= THE PROBLEM =
Reproduce every line of the material below word for word.

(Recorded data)

.....

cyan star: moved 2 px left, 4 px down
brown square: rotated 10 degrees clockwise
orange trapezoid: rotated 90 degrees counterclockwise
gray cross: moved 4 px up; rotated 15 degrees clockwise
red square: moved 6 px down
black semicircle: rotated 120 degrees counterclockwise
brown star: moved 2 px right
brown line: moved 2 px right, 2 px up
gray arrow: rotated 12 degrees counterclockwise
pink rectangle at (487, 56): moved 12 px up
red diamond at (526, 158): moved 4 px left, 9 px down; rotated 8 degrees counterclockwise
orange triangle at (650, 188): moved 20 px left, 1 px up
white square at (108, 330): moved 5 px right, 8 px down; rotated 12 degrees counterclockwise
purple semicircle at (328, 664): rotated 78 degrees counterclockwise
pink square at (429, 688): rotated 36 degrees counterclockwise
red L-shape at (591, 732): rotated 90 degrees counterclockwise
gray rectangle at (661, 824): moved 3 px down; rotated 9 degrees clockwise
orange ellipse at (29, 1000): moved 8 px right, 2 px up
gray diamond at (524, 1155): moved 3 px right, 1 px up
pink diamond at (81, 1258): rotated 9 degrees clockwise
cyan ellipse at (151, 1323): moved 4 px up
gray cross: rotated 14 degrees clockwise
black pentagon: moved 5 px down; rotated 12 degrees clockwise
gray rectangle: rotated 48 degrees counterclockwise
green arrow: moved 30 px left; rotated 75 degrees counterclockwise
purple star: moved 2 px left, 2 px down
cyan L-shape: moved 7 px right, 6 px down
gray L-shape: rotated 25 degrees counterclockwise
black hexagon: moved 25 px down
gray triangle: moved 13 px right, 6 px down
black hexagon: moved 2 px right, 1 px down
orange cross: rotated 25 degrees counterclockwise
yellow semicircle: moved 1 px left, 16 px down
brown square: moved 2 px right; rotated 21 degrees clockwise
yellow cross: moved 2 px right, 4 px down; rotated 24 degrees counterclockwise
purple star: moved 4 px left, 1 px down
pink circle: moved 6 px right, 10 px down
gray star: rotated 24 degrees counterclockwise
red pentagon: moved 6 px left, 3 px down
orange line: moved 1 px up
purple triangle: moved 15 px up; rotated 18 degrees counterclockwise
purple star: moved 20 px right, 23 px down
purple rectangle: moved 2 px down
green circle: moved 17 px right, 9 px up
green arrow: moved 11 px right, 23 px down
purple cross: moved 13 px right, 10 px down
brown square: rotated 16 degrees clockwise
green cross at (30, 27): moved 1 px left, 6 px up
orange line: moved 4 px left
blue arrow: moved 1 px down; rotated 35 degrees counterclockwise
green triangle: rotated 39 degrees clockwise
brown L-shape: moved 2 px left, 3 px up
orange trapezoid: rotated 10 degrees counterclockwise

.....

= SOLUTION TO THIS TASK =
cyan star: moved 2 px left, 4 px down
brown square: rotated 10 degrees clockwise
orange trapezoid: rotated 90 degrees counterclockwise
gray cross: moved 4 px up; rotated 15 degrees clockwise
red square: moved 6 px down
black semicircle: rotated 120 degrees counterclockwise
brown star: moved 2 px right
brown line: moved 2 px right, 2 px up
gray arrow: rotated 12 degrees counterclockwise
pink rectangle at (487, 56): moved 12 px up
red diamond at (526, 158): moved 4 px left, 9 px down; rotated 8 degrees counterclockwise
orange triangle at (650, 188): moved 20 px left, 1 px up
white square at (108, 330): moved 5 px right, 8 px down; rotated 12 degrees counterclockwise
purple semicircle at (328, 664): rotated 78 degrees counterclockwise
pink square at (429, 688): rotated 36 degrees counterclockwise
red L-shape at (591, 732): rotated 90 degrees counterclockwise
gray rectangle at (661, 824): moved 3 px down; rotated 9 degrees clockwise
orange ellipse at (29, 1000): moved 8 px right, 2 px up
gray diamond at (524, 1155): moved 3 px right, 1 px up
pink diamond at (81, 1258): rotated 9 degrees clockwise
cyan ellipse at (151, 1323): moved 4 px up
gray cross: rotated 14 degrees clockwise
black pentagon: moved 5 px down; rotated 12 degrees clockwise
gray rectangle: rotated 48 degrees counterclockwise
green arrow: moved 30 px left; rotated 75 degrees counterclockwise
purple star: moved 2 px left, 2 px down
cyan L-shape: moved 7 px right, 6 px down
gray L-shape: rotated 25 degrees counterclockwise
black hexagon: moved 25 px down
gray triangle: moved 13 px right, 6 px down
black hexagon: moved 2 px right, 1 px down
orange cross: rotated 25 degrees counterclockwise
yellow semicircle: moved 1 px left, 16 px down
brown square: moved 2 px right; rotated 21 degrees clockwise
yellow cross: moved 2 px right, 4 px down; rotated 24 degrees counterclockwise
purple star: moved 4 px left, 1 px down
pink circle: moved 6 px right, 10 px down
gray star: rotated 24 degrees counterclockwise
red pentagon: moved 6 px left, 3 px down
orange line: moved 1 px up
purple triangle: moved 15 px up; rotated 18 degrees counterclockwise
purple star: moved 20 px right, 23 px down
purple rectangle: moved 2 px down
green circle: moved 17 px right, 9 px up
green arrow: moved 11 px right, 23 px down
purple cross: moved 13 px right, 10 px down
brown square: rotated 16 degrees clockwise
green cross at (30, 27): moved 1 px left, 6 px up
orange line: moved 4 px left
blue arrow: moved 1 px down; rotated 35 degrees counterclockwise
green triangle: rotated 39 degrees clockwise
brown L-shape: moved 2 px left, 3 px up
orange trapezoid: rotated 10 degrees counterclockwise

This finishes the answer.